• **WORK TO COMPLETE**:
The output should be every line below that includes the word "turquoise".

• **EXCERPTED RECORDS**:
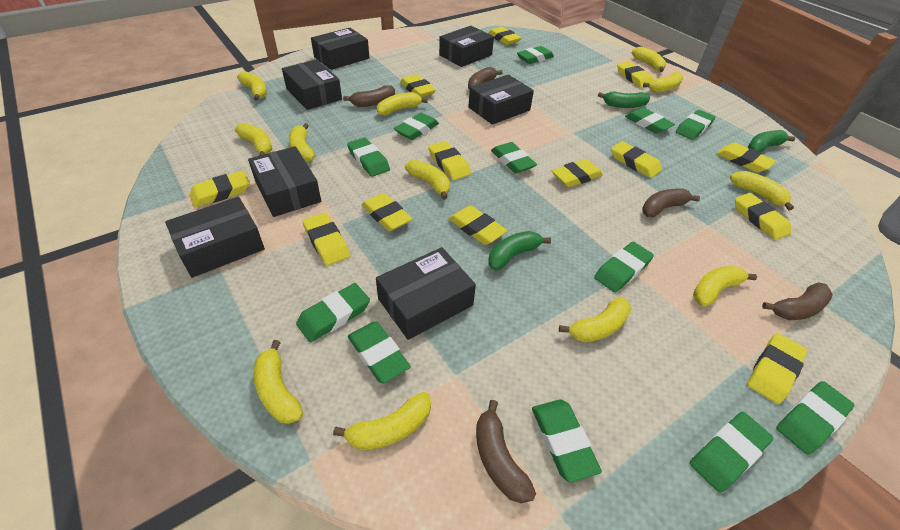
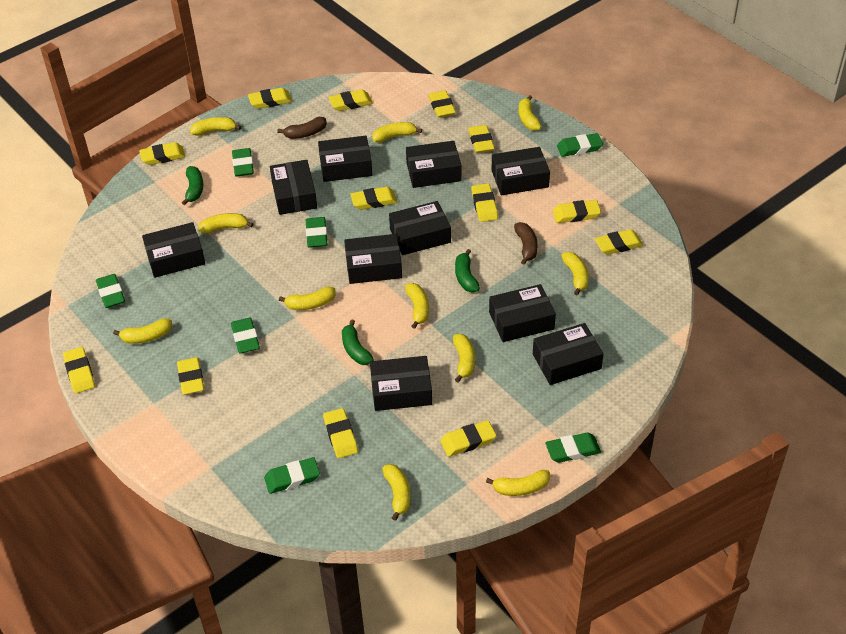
black box: 7 -> 10
brown banana: 5 -> 2
green eraser: 12 -> 7
yellow banana: 12 -> 11

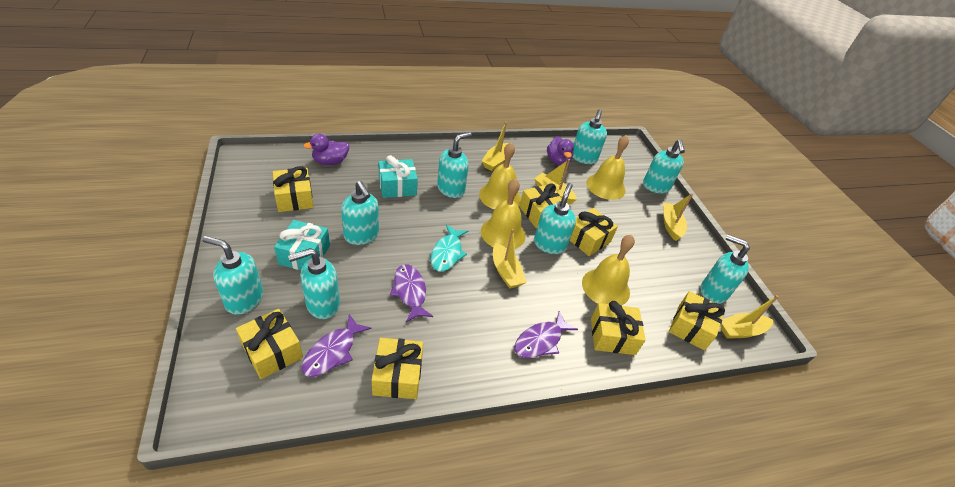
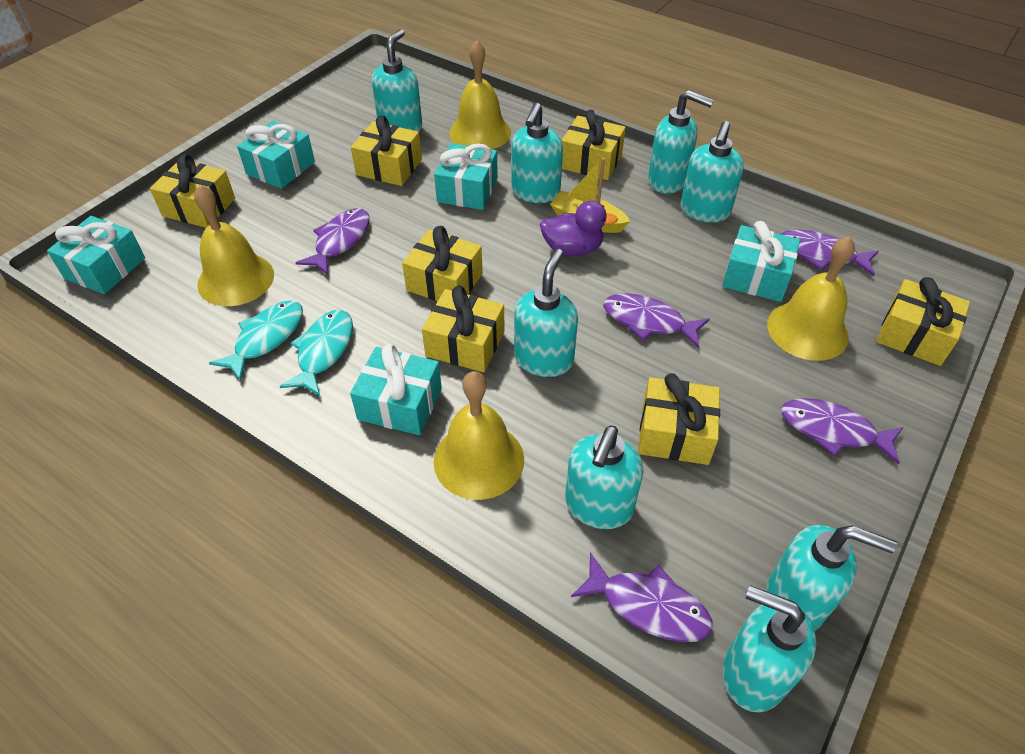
purple duck: 2 -> 1
purple fish: 3 -> 5
turquoise fish: 1 -> 2
turquoise gift: 2 -> 5
yellow boat: 5 -> 1

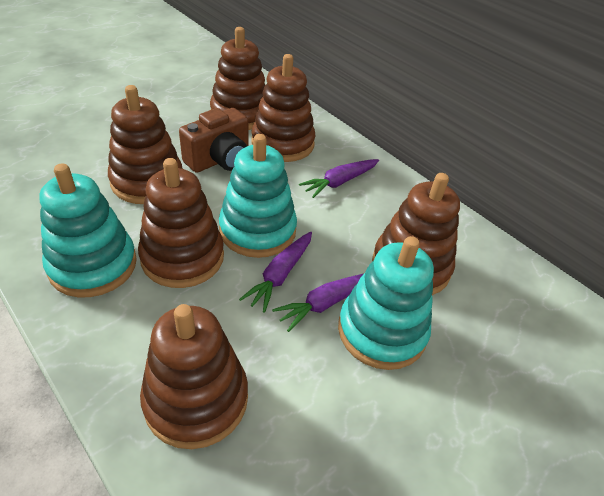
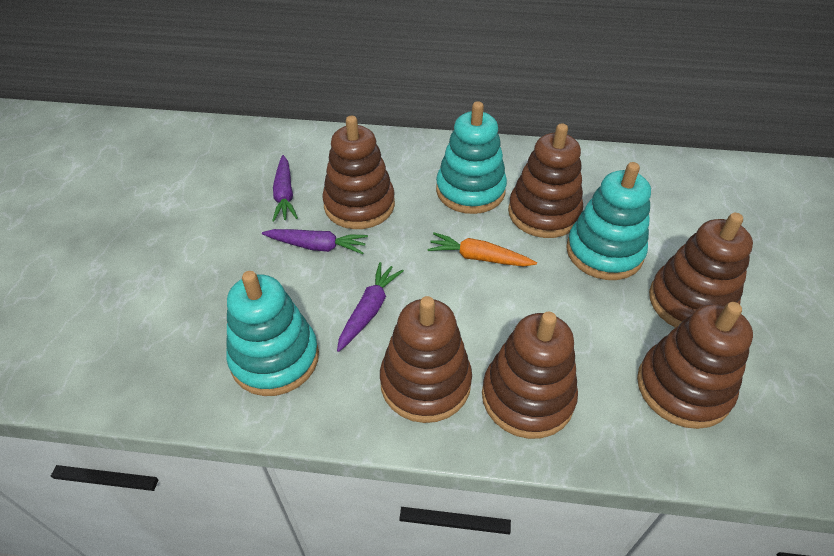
brown camera: 1 -> 0
orange carrot: 0 -> 1

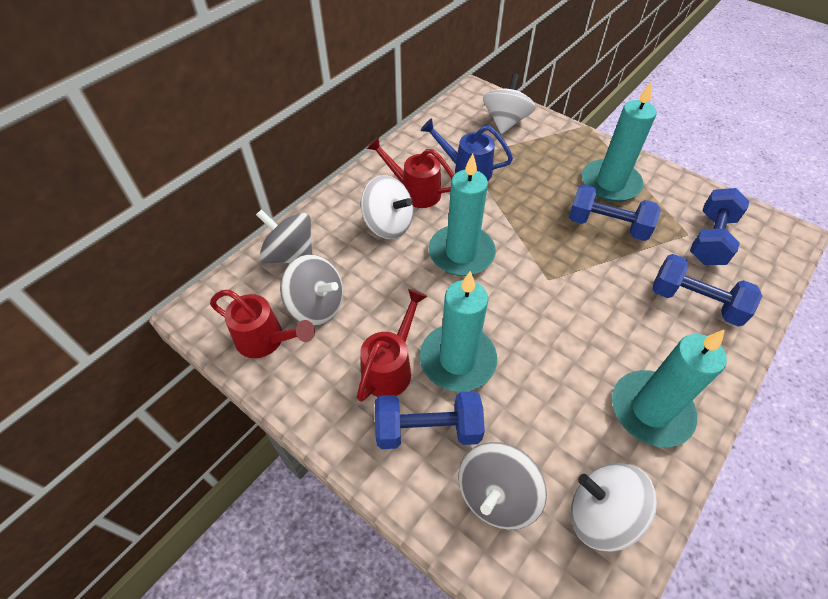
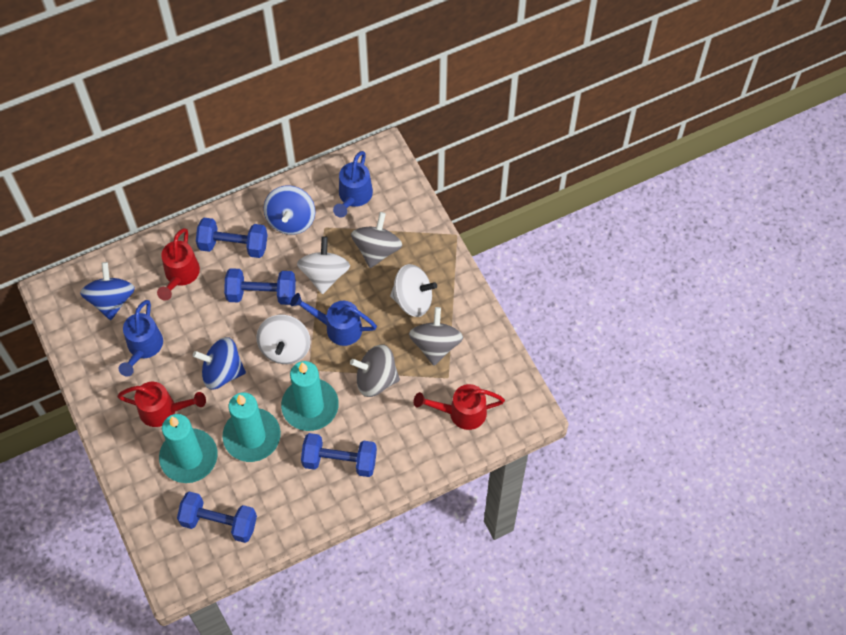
blue spinning top: 0 -> 3
blue watering can: 1 -> 3
turquoise candle: 4 -> 3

• **ANSWER TO THE EXERCISE**:
turquoise fish: 1 -> 2
turquoise gift: 2 -> 5
turquoise candle: 4 -> 3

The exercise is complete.